> _What the exercise asks_
Once you have read the entries below, give them all again without any difference.
-------
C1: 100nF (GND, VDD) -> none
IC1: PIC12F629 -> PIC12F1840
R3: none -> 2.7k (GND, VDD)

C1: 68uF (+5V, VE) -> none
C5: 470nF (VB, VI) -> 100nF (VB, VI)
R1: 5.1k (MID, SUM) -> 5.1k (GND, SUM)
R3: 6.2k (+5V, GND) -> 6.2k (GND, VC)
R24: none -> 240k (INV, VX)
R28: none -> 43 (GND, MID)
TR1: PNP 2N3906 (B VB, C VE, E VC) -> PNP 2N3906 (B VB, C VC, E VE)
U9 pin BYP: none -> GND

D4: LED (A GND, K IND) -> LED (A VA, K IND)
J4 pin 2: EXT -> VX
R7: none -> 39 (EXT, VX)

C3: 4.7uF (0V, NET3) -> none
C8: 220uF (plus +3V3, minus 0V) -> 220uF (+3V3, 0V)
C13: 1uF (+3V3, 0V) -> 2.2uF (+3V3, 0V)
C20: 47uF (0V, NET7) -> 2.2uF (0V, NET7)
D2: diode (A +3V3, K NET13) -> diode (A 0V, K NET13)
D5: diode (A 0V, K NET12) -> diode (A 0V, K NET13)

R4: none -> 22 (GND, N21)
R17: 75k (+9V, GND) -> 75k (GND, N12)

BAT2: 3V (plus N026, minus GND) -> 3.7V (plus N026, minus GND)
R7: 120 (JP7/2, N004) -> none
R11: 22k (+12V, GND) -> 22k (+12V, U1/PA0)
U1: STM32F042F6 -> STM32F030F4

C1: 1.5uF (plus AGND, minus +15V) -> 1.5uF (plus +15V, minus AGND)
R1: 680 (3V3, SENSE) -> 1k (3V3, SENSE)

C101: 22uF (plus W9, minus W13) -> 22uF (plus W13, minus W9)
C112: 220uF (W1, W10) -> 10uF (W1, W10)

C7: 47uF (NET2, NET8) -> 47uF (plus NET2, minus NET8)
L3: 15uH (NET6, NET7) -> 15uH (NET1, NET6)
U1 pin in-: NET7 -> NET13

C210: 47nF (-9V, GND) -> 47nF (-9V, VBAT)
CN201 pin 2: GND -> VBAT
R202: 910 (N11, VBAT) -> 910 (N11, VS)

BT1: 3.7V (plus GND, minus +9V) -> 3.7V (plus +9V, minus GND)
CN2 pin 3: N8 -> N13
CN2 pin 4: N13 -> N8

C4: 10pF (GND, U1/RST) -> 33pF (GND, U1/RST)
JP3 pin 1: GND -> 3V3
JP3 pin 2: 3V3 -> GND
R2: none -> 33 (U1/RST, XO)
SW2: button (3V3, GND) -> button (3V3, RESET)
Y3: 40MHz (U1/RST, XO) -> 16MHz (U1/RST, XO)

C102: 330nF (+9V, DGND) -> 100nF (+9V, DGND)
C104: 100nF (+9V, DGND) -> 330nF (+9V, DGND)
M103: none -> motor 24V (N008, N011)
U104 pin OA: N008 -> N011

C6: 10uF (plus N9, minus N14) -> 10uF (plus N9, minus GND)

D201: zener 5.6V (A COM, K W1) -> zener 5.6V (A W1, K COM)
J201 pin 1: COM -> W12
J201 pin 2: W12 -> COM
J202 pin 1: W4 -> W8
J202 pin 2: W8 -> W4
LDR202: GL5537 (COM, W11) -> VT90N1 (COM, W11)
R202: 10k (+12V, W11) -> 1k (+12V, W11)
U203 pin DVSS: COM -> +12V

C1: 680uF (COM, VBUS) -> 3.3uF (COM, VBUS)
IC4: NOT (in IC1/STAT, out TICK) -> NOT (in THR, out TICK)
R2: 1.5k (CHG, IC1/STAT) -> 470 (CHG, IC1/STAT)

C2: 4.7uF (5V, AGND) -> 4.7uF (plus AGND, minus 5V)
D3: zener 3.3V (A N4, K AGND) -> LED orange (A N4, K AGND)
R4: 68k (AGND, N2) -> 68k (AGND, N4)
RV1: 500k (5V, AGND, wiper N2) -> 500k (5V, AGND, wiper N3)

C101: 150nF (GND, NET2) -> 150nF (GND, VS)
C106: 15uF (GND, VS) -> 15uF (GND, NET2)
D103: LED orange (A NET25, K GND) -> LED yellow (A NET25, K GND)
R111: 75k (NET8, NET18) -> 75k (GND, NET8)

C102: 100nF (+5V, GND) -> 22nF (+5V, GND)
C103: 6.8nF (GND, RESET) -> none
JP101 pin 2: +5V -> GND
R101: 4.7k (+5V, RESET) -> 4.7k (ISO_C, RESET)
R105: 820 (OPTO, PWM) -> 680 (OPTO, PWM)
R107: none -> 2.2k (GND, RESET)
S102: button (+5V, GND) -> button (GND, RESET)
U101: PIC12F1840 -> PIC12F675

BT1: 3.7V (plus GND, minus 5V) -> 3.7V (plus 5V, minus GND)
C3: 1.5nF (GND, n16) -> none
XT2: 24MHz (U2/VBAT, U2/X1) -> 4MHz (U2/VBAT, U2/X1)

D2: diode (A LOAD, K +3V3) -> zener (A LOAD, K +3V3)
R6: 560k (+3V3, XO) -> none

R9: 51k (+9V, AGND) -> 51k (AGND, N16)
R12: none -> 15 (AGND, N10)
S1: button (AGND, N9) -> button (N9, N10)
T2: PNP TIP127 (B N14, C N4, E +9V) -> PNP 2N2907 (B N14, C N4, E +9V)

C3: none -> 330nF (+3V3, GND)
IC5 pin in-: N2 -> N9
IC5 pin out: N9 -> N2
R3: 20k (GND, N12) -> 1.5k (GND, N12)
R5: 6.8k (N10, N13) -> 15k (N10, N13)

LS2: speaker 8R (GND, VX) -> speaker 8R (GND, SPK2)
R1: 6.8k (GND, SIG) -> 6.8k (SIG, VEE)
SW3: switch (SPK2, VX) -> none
-------
> _Output of the task_
C1: 100nF (GND, VDD) -> none
IC1: PIC12F629 -> PIC12F1840
R3: none -> 2.7k (GND, VDD)

C1: 68uF (+5V, VE) -> none
C5: 470nF (VB, VI) -> 100nF (VB, VI)
R1: 5.1k (MID, SUM) -> 5.1k (GND, SUM)
R3: 6.2k (+5V, GND) -> 6.2k (GND, VC)
R24: none -> 240k (INV, VX)
R28: none -> 43 (GND, MID)
TR1: PNP 2N3906 (B VB, C VE, E VC) -> PNP 2N3906 (B VB, C VC, E VE)
U9 pin BYP: none -> GND

D4: LED (A GND, K IND) -> LED (A VA, K IND)
J4 pin 2: EXT -> VX
R7: none -> 39 (EXT, VX)

C3: 4.7uF (0V, NET3) -> none
C8: 220uF (plus +3V3, minus 0V) -> 220uF (+3V3, 0V)
C13: 1uF (+3V3, 0V) -> 2.2uF (+3V3, 0V)
C20: 47uF (0V, NET7) -> 2.2uF (0V, NET7)
D2: diode (A +3V3, K NET13) -> diode (A 0V, K NET13)
D5: diode (A 0V, K NET12) -> diode (A 0V, K NET13)

R4: none -> 22 (GND, N21)
R17: 75k (+9V, GND) -> 75k (GND, N12)

BAT2: 3V (plus N026, minus GND) -> 3.7V (plus N026, minus GND)
R7: 120 (JP7/2, N004) -> none
R11: 22k (+12V, GND) -> 22k (+12V, U1/PA0)
U1: STM32F042F6 -> STM32F030F4

C1: 1.5uF (plus AGND, minus +15V) -> 1.5uF (plus +15V, minus AGND)
R1: 680 (3V3, SENSE) -> 1k (3V3, SENSE)

C101: 22uF (plus W9, minus W13) -> 22uF (plus W13, minus W9)
C112: 220uF (W1, W10) -> 10uF (W1, W10)

C7: 47uF (NET2, NET8) -> 47uF (plus NET2, minus NET8)
L3: 15uH (NET6, NET7) -> 15uH (NET1, NET6)
U1 pin in-: NET7 -> NET13

C210: 47nF (-9V, GND) -> 47nF (-9V, VBAT)
CN201 pin 2: GND -> VBAT
R202: 910 (N11, VBAT) -> 910 (N11, VS)

BT1: 3.7V (plus GND, minus +9V) -> 3.7V (plus +9V, minus GND)
CN2 pin 3: N8 -> N13
CN2 pin 4: N13 -> N8

C4: 10pF (GND, U1/RST) -> 33pF (GND, U1/RST)
JP3 pin 1: GND -> 3V3
JP3 pin 2: 3V3 -> GND
R2: none -> 33 (U1/RST, XO)
SW2: button (3V3, GND) -> button (3V3, RESET)
Y3: 40MHz (U1/RST, XO) -> 16MHz (U1/RST, XO)

C102: 330nF (+9V, DGND) -> 100nF (+9V, DGND)
C104: 100nF (+9V, DGND) -> 330nF (+9V, DGND)
M103: none -> motor 24V (N008, N011)
U104 pin OA: N008 -> N011

C6: 10uF (plus N9, minus N14) -> 10uF (plus N9, minus GND)

D201: zener 5.6V (A COM, K W1) -> zener 5.6V (A W1, K COM)
J201 pin 1: COM -> W12
J201 pin 2: W12 -> COM
J202 pin 1: W4 -> W8
J202 pin 2: W8 -> W4
LDR202: GL5537 (COM, W11) -> VT90N1 (COM, W11)
R202: 10k (+12V, W11) -> 1k (+12V, W11)
U203 pin DVSS: COM -> +12V

C1: 680uF (COM, VBUS) -> 3.3uF (COM, VBUS)
IC4: NOT (in IC1/STAT, out TICK) -> NOT (in THR, out TICK)
R2: 1.5k (CHG, IC1/STAT) -> 470 (CHG, IC1/STAT)

C2: 4.7uF (5V, AGND) -> 4.7uF (plus AGND, minus 5V)
D3: zener 3.3V (A N4, K AGND) -> LED orange (A N4, K AGND)
R4: 68k (AGND, N2) -> 68k (AGND, N4)
RV1: 500k (5V, AGND, wiper N2) -> 500k (5V, AGND, wiper N3)

C101: 150nF (GND, NET2) -> 150nF (GND, VS)
C106: 15uF (GND, VS) -> 15uF (GND, NET2)
D103: LED orange (A NET25, K GND) -> LED yellow (A NET25, K GND)
R111: 75k (NET8, NET18) -> 75k (GND, NET8)

C102: 100nF (+5V, GND) -> 22nF (+5V, GND)
C103: 6.8nF (GND, RESET) -> none
JP101 pin 2: +5V -> GND
R101: 4.7k (+5V, RESET) -> 4.7k (ISO_C, RESET)
R105: 820 (OPTO, PWM) -> 680 (OPTO, PWM)
R107: none -> 2.2k (GND, RESET)
S102: button (+5V, GND) -> button (GND, RESET)
U101: PIC12F1840 -> PIC12F675

BT1: 3.7V (plus GND, minus 5V) -> 3.7V (plus 5V, minus GND)
C3: 1.5nF (GND, n16) -> none
XT2: 24MHz (U2/VBAT, U2/X1) -> 4MHz (U2/VBAT, U2/X1)

D2: diode (A LOAD, K +3V3) -> zener (A LOAD, K +3V3)
R6: 560k (+3V3, XO) -> none

R9: 51k (+9V, AGND) -> 51k (AGND, N16)
R12: none -> 15 (AGND, N10)
S1: button (AGND, N9) -> button (N9, N10)
T2: PNP TIP127 (B N14, C N4, E +9V) -> PNP 2N2907 (B N14, C N4, E +9V)

C3: none -> 330nF (+3V3, GND)
IC5 pin in-: N2 -> N9
IC5 pin out: N9 -> N2
R3: 20k (GND, N12) -> 1.5k (GND, N12)
R5: 6.8k (N10, N13) -> 15k (N10, N13)

LS2: speaker 8R (GND, VX) -> speaker 8R (GND, SPK2)
R1: 6.8k (GND, SIG) -> 6.8k (SIG, VEE)
SW3: switch (SPK2, VX) -> none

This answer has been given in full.